__Problem details__. Copy the whole listing below exactly.
=== Begin Enclosure ===
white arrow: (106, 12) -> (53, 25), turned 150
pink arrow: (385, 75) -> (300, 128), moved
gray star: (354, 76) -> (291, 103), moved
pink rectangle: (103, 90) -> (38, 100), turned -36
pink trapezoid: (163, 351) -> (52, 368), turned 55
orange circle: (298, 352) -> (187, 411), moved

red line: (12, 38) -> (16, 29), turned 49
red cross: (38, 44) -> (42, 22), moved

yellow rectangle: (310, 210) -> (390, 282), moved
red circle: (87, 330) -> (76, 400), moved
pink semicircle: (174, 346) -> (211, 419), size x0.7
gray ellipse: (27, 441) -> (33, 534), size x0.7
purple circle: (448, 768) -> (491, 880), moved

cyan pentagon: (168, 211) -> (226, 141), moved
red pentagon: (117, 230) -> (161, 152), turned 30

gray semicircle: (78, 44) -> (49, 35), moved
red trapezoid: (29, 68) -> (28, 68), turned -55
=== End Enclosure ===
__Your solution__.
white arrow: (106, 12) -> (53, 25), turned 150
pink arrow: (385, 75) -> (300, 128), moved
gray star: (354, 76) -> (291, 103), moved
pink rectangle: (103, 90) -> (38, 100), turned -36
pink trapezoid: (163, 351) -> (52, 368), turned 55
orange circle: (298, 352) -> (187, 411), moved

red line: (12, 38) -> (16, 29), turned 49
red cross: (38, 44) -> (42, 22), moved

yellow rectangle: (310, 210) -> (390, 282), moved
red circle: (87, 330) -> (76, 400), moved
pink semicircle: (174, 346) -> (211, 419), size x0.7
gray ellipse: (27, 441) -> (33, 534), size x0.7
purple circle: (448, 768) -> (491, 880), moved

cyan pentagon: (168, 211) -> (226, 141), moved
red pentagon: (117, 230) -> (161, 152), turned 30

gray semicircle: (78, 44) -> (49, 35), moved
red trapezoid: (29, 68) -> (28, 68), turned -55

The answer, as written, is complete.